[Records from a data collection]
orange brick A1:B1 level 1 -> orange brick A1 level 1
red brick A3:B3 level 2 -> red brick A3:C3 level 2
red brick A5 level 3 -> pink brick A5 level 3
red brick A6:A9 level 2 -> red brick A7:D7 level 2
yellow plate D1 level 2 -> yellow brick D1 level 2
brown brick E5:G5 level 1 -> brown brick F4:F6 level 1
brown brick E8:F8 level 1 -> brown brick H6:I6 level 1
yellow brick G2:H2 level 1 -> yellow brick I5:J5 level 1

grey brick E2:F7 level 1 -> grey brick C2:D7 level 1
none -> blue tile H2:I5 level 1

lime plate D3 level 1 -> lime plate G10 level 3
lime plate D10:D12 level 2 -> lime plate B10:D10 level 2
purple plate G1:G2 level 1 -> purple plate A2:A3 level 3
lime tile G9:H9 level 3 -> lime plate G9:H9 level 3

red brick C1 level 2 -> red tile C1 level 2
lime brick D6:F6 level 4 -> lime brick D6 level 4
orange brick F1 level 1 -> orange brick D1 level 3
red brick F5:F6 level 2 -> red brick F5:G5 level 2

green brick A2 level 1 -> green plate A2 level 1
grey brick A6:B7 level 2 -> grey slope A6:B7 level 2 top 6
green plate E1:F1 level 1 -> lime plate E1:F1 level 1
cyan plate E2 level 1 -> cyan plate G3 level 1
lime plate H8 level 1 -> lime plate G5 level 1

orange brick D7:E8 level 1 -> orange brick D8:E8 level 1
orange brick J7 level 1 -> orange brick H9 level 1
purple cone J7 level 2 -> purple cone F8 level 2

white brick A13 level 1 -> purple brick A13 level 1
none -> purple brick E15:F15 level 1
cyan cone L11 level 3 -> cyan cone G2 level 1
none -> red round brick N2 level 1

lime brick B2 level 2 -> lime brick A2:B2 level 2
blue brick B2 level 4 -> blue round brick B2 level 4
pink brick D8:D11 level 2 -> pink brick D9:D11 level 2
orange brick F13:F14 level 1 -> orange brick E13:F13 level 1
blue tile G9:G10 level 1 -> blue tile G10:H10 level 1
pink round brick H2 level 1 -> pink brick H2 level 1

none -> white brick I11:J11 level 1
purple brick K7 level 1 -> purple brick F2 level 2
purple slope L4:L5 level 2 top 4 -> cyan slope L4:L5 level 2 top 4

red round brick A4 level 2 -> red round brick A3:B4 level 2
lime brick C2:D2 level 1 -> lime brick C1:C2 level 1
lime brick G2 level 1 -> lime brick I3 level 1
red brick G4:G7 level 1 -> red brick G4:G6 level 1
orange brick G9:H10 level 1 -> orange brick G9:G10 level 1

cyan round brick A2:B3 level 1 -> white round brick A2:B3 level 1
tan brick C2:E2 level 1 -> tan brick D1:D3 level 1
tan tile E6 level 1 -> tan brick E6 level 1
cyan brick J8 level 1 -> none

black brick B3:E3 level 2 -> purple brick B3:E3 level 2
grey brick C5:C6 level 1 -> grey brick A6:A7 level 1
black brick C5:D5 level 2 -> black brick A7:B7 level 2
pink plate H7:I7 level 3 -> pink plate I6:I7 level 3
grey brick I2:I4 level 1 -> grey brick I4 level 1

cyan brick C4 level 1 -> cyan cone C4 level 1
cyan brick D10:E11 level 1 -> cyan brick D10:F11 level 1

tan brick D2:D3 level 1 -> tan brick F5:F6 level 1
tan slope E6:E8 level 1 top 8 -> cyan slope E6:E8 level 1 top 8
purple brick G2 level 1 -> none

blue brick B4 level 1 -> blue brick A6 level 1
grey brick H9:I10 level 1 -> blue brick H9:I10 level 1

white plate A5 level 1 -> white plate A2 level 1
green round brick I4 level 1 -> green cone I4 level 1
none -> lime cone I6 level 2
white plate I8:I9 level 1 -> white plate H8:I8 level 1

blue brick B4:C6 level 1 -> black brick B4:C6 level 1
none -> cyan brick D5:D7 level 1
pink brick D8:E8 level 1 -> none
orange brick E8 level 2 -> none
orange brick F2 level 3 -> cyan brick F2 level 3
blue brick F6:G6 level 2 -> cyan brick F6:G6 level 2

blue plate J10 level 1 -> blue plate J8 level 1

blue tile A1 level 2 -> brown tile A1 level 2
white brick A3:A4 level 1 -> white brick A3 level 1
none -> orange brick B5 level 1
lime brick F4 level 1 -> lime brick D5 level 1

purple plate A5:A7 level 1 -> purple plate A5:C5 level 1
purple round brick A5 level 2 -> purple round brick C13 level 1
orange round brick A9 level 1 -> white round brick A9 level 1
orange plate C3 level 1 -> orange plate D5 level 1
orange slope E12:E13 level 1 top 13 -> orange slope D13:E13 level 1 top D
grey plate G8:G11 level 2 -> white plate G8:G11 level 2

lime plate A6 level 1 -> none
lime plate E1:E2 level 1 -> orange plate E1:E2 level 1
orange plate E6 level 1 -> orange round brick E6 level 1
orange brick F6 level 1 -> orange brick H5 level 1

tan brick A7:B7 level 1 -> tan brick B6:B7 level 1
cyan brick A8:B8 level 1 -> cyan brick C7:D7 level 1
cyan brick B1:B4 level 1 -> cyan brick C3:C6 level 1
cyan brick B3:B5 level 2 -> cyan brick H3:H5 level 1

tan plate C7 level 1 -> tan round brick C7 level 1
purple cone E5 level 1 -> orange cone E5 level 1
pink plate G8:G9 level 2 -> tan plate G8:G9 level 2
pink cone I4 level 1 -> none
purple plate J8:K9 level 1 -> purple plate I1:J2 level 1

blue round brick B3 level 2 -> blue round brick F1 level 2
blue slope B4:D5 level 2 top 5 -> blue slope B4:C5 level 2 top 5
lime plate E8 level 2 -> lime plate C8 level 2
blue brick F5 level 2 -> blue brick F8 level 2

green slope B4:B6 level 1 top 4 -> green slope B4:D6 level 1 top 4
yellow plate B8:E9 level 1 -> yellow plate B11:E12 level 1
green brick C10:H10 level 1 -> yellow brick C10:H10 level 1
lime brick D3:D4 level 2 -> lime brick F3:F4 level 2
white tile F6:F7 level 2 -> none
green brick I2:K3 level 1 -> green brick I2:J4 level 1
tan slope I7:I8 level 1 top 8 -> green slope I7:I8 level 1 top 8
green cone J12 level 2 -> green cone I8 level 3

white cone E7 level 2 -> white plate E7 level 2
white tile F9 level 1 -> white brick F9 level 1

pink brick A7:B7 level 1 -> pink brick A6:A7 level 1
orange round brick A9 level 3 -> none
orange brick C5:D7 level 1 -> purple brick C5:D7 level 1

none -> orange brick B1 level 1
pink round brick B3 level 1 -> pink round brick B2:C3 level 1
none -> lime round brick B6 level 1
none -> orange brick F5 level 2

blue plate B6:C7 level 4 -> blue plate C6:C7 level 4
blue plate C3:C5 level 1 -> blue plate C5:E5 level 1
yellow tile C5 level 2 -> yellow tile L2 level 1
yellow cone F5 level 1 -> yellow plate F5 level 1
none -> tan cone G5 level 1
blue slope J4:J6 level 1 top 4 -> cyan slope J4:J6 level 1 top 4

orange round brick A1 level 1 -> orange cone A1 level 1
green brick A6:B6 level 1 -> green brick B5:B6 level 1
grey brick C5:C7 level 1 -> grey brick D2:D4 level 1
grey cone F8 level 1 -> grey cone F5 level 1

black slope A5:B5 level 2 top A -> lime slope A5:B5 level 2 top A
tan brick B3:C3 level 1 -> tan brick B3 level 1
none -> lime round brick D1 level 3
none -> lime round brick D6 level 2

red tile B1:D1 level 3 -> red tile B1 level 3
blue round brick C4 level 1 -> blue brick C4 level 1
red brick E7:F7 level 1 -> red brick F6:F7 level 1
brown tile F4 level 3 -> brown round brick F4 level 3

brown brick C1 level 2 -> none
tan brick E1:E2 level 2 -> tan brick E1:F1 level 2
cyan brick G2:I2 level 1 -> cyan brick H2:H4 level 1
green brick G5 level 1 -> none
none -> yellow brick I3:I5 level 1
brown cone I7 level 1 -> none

### INSTRUCTIONS FOR THE TASK
Each line containing the word "yellow" needs to be copied from the data above.

### SOLUTION TO THIS TASK
yellow plate D1 level 2 -> yellow brick D1 level 2
yellow brick G2:H2 level 1 -> yellow brick I5:J5 level 1
yellow plate B8:E9 level 1 -> yellow plate B11:E12 level 1
green brick C10:H10 level 1 -> yellow brick C10:H10 level 1
yellow tile C5 level 2 -> yellow tile L2 level 1
yellow cone F5 level 1 -> yellow plate F5 level 1
none -> yellow brick I3:I5 level 1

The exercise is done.